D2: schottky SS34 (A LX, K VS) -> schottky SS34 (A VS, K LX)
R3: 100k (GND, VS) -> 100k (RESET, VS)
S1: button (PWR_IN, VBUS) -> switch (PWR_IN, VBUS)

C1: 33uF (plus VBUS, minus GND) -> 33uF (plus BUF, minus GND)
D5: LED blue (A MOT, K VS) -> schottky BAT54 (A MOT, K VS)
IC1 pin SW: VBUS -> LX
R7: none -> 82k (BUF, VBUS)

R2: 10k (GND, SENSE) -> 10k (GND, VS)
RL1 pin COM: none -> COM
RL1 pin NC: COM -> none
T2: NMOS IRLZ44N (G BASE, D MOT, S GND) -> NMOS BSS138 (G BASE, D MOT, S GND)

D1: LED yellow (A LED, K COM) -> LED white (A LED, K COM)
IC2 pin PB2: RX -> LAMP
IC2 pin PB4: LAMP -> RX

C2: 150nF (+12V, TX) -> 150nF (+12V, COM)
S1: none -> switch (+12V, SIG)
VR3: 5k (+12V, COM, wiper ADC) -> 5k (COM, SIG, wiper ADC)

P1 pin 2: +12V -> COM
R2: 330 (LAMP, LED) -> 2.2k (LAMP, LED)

▶ What you will do
Each line from the one containing "R7: none -> 82k (BUF, VBUS)" through the end of the listing above should be copied exactly, with no other line included.

▶ Solution below
R7: none -> 82k (BUF, VBUS)

R2: 10k (GND, SENSE) -> 10k (GND, VS)
RL1 pin COM: none -> COM
RL1 pin NC: COM -> none
T2: NMOS IRLZ44N (G BASE, D MOT, S GND) -> NMOS BSS138 (G BASE, D MOT, S GND)

D1: LED yellow (A LED, K COM) -> LED white (A LED, K COM)
IC2 pin PB2: RX -> LAMP
IC2 pin PB4: LAMP -> RX

C2: 150nF (+12V, TX) -> 150nF (+12V, COM)
S1: none -> switch (+12V, SIG)
VR3: 5k (+12V, COM, wiper ADC) -> 5k (COM, SIG, wiper ADC)

P1 pin 2: +12V -> COM
R2: 330 (LAMP, LED) -> 2.2k (LAMP, LED)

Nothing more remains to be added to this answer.